Your instructions: Search each line below for the word "none" and list those that contain it.

Dataset excerpts:

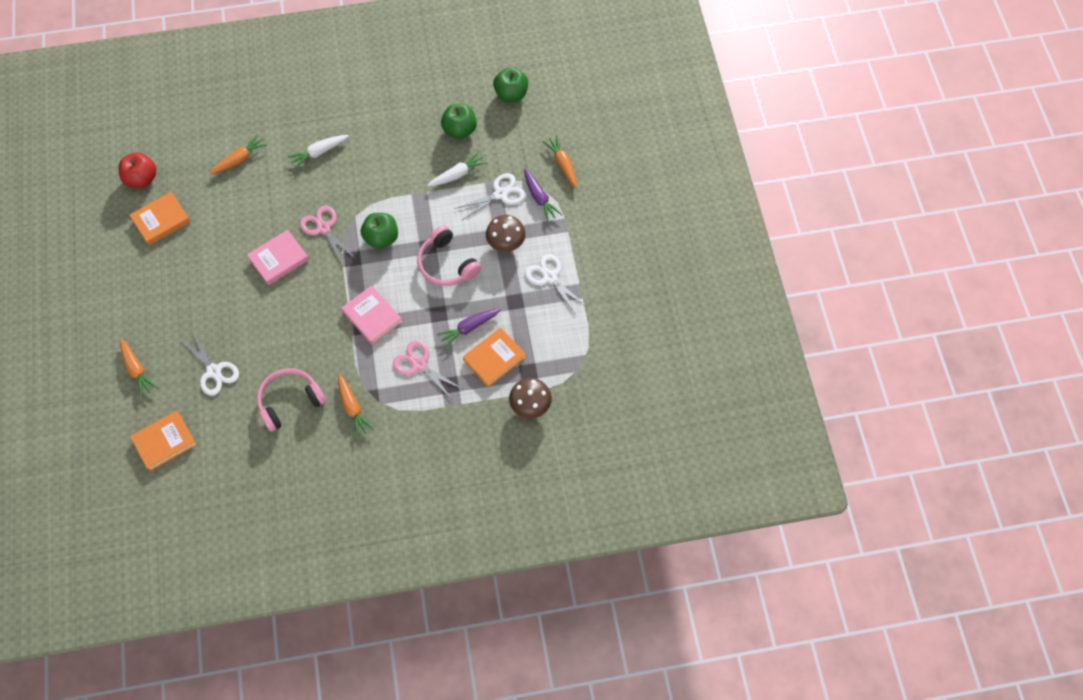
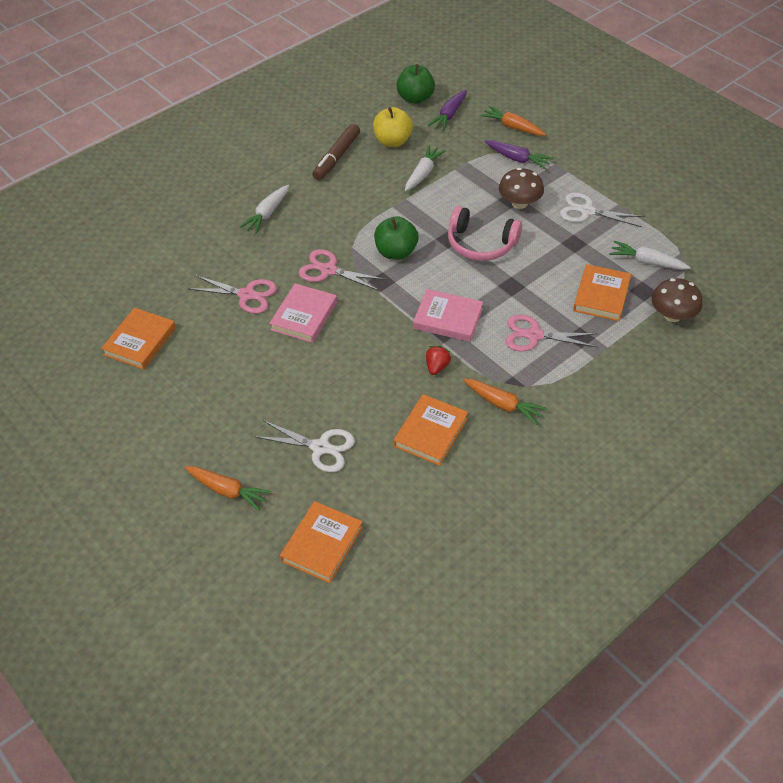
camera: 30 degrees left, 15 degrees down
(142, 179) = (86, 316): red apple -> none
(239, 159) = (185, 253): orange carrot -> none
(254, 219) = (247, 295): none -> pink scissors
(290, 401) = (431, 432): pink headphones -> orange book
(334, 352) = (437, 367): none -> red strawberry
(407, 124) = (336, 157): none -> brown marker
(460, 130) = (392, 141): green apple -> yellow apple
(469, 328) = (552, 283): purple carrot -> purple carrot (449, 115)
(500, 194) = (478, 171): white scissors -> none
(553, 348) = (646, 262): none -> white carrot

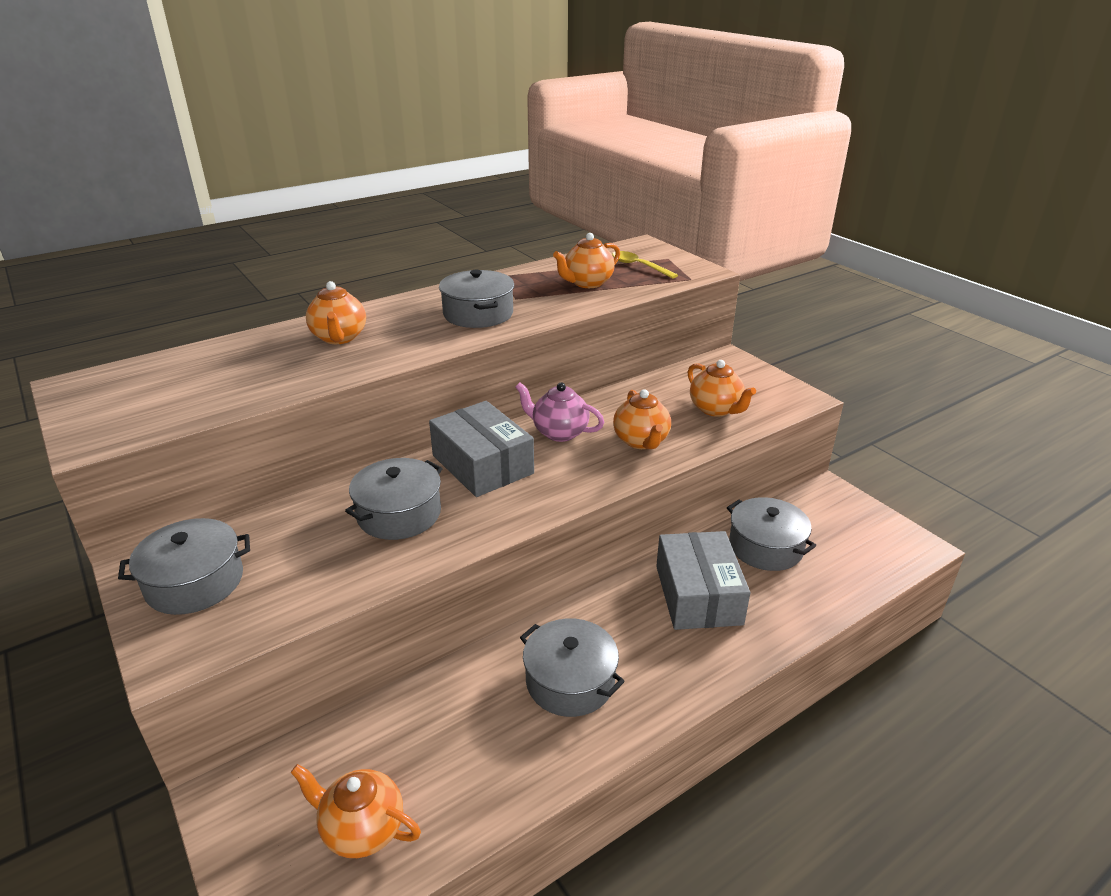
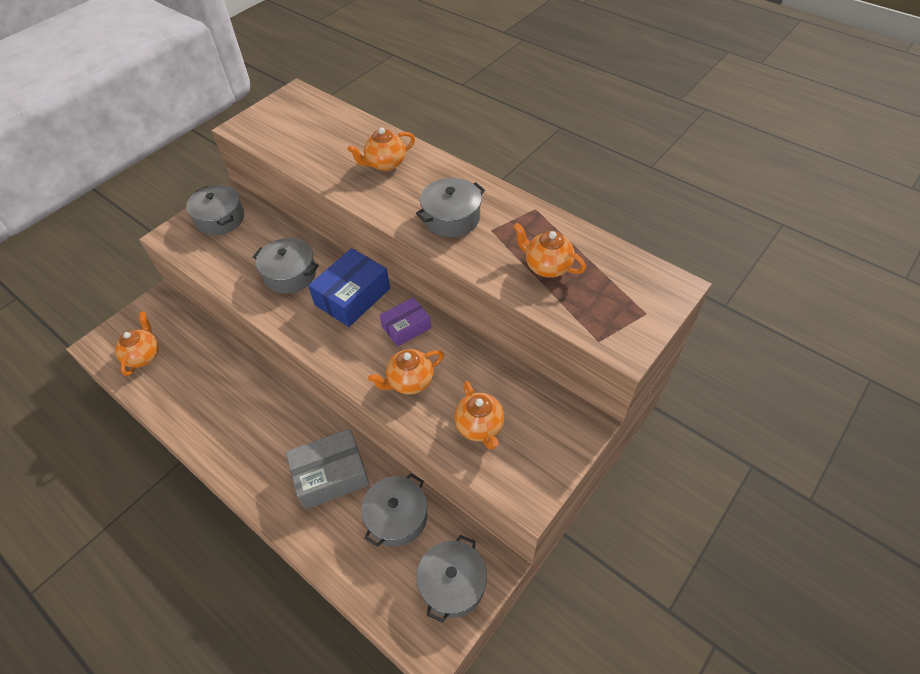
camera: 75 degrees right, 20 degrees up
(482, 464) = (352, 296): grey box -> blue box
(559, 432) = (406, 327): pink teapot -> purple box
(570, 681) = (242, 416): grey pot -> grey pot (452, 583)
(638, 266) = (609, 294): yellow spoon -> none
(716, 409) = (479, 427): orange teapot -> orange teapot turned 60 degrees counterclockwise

Exercise solution:
(142, 179) = (86, 316): red apple -> none
(239, 159) = (185, 253): orange carrot -> none
(254, 219) = (247, 295): none -> pink scissors
(334, 352) = (437, 367): none -> red strawberry
(407, 124) = (336, 157): none -> brown marker
(500, 194) = (478, 171): white scissors -> none
(553, 348) = (646, 262): none -> white carrot
(638, 266) = (609, 294): yellow spoon -> none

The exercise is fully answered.